*GOAL*:
Reproduce word for word the lines of the data below, from the line containing "Locate an element" up to and including the line containing "This screenshot has height=512, width=384. In".
──────── SOURCE DATA ────────
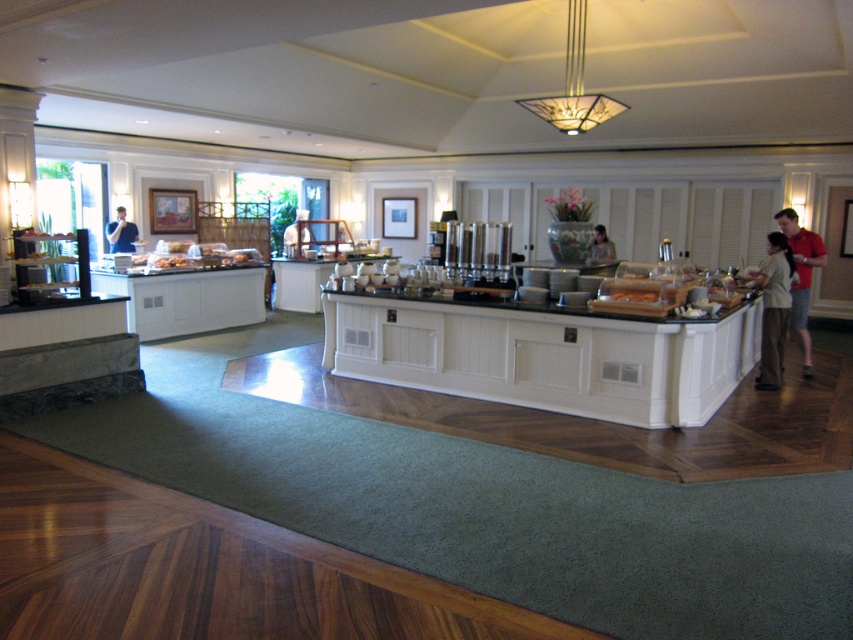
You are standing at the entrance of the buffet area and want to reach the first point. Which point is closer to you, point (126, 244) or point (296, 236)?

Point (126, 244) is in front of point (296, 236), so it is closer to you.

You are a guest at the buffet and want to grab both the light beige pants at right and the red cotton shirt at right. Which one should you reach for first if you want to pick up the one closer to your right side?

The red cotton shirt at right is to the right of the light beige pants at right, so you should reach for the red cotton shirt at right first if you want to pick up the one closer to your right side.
────────
──────── SOURCE DATA ────────
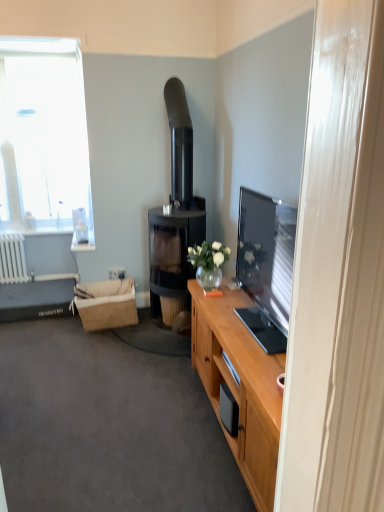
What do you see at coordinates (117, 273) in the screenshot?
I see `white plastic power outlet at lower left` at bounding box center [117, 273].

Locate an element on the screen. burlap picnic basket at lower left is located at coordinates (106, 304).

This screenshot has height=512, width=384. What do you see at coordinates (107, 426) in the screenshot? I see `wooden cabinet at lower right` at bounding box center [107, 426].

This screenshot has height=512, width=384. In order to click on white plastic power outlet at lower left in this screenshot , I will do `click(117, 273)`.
────────
*ANSWER TO THIS EXERCISE*:
Locate an element on the screen. burlap picnic basket at lower left is located at coordinates (106, 304).

This screenshot has height=512, width=384. What do you see at coordinates (107, 426) in the screenshot? I see `wooden cabinet at lower right` at bounding box center [107, 426].

This screenshot has height=512, width=384. In order to click on white plastic power outlet at lower left in this screenshot , I will do `click(117, 273)`.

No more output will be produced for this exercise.